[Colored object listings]
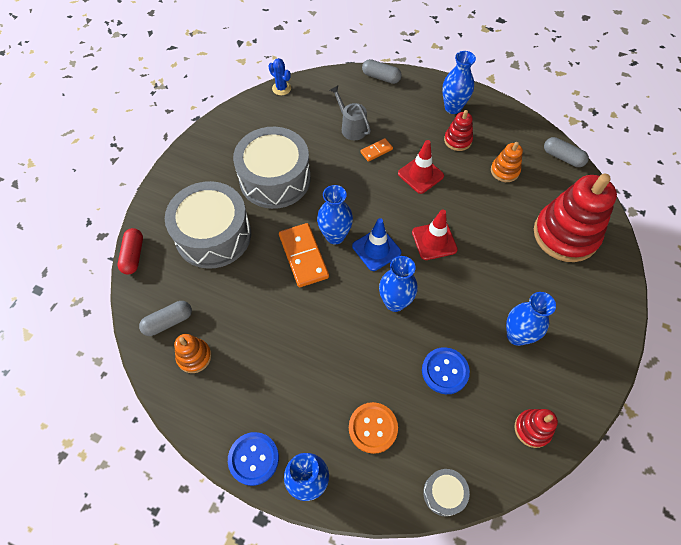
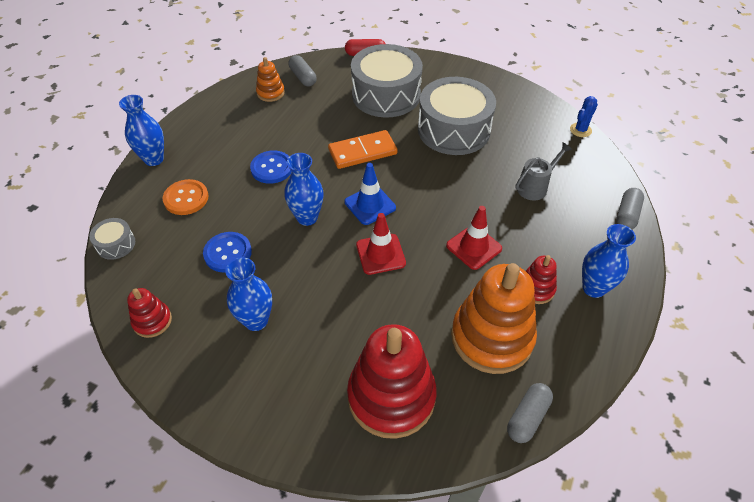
camera: 90 degrees right, 10 degrees down
(253, 458) = (181, 129): blue button -> blue button (272, 168)
(335, 236) = (386, 174): blue vase -> none
(376, 151) = (504, 208): orange domino -> none
(504, 171) = (491, 337): orange stacking toy -> orange stacking toy, size x2.10

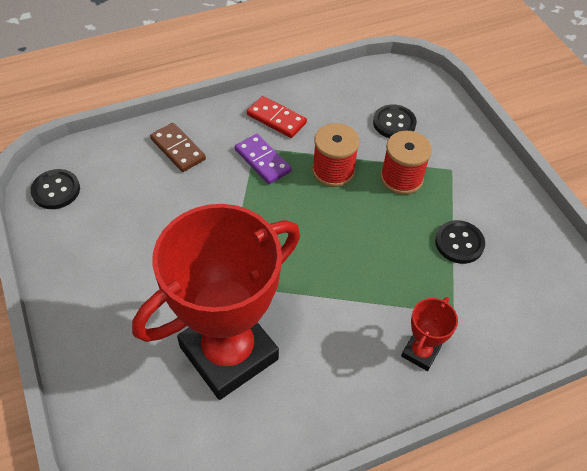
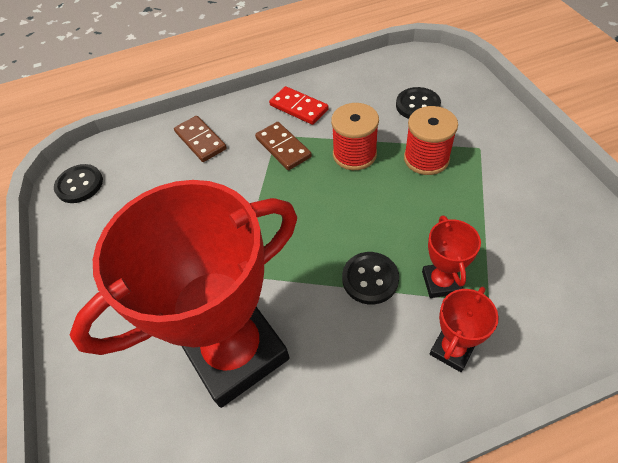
camera: 10 degrees right, 0 degrees up
(262, 161) = (283, 148): purple domino -> brown domino
(412, 295) = (441, 282): none -> red trophy
(459, 243) = (492, 224): black button -> black button (370, 279)

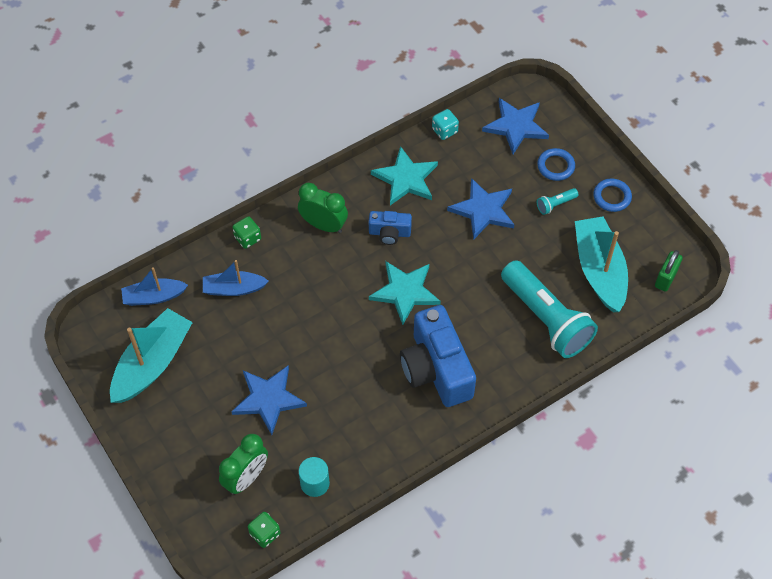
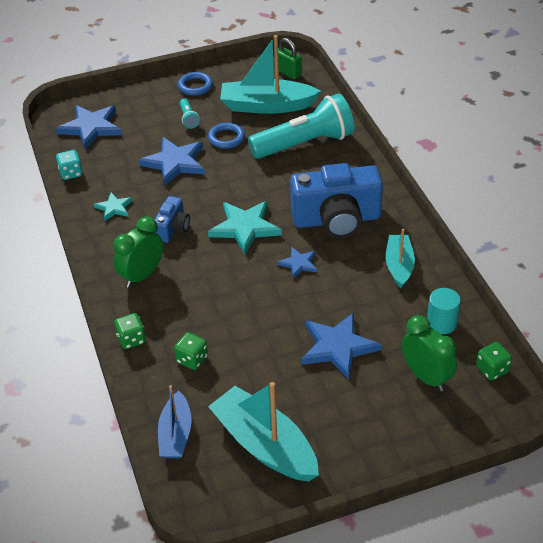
camera: 75 degrees left, 15 degrees down
(234, 288) = (192, 359): blue boat -> green dice
(367, 347) = (299, 264): none -> blue star
(383, 435) = (399, 266): none -> turquoise boat
(406, 179) = (114, 208): turquoise star -> turquoise star, size x0.55
(555, 166) = (148, 112): blue ring -> blue ring (226, 138)

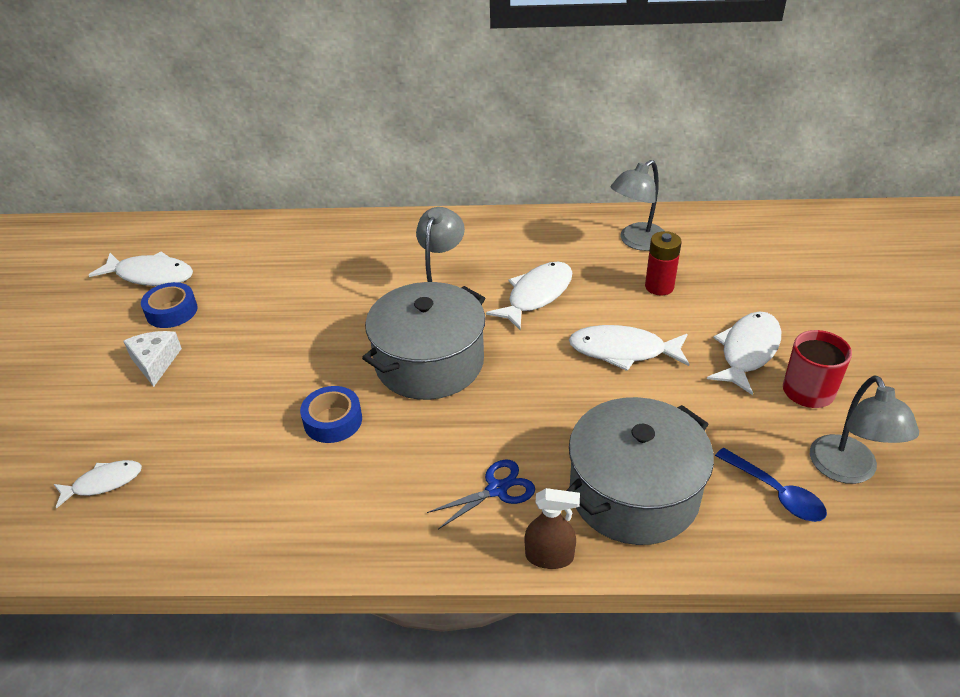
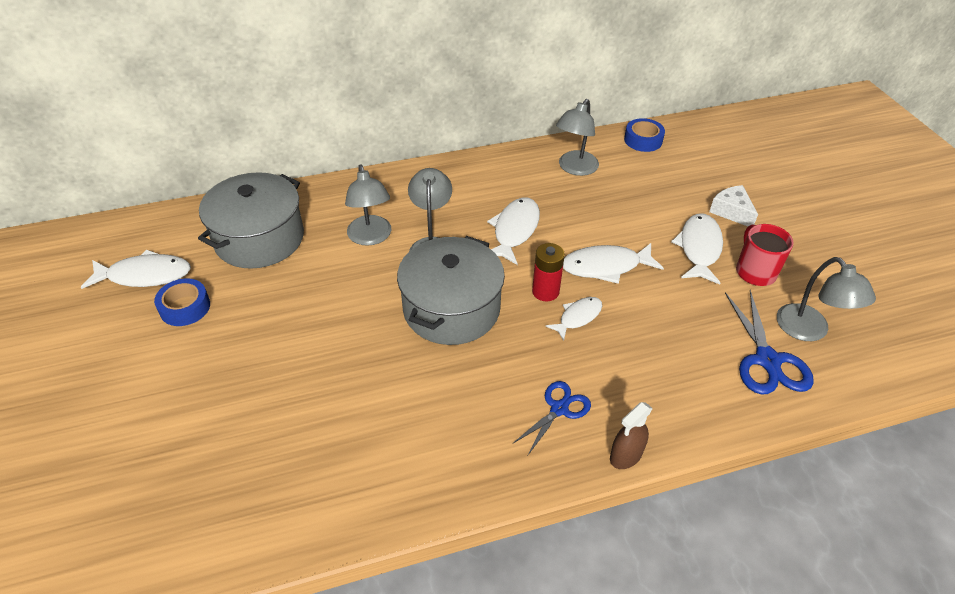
camera: 20 degrees left, 5 degrees up
(103, 483) = (200, 490): white fish -> white fish (578, 317)
(155, 362) = (193, 361): white cheese -> white cheese (731, 211)
(333, 420) = (391, 380): blue tape -> blue tape (643, 140)
(380, 277) = (371, 237): none -> grey lamp
(549, 556) = (626, 455): brown spray bottle -> brown spray bottle turned 150 degrees clockwise
(634, 492) = (666, 385): grey pot -> grey pot (259, 238)
(659, 287) = (609, 205): red battery -> red battery (545, 291)
(776, 493) = (767, 360): blue spoon -> blue scissors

- **ASSIGNMENT**
Write out each line above that contains the word "right".

- **YOUR RESPONSE**
camera: 90 degrees right, 10 degrees down
camera: 10 degrees right, 0 degrees up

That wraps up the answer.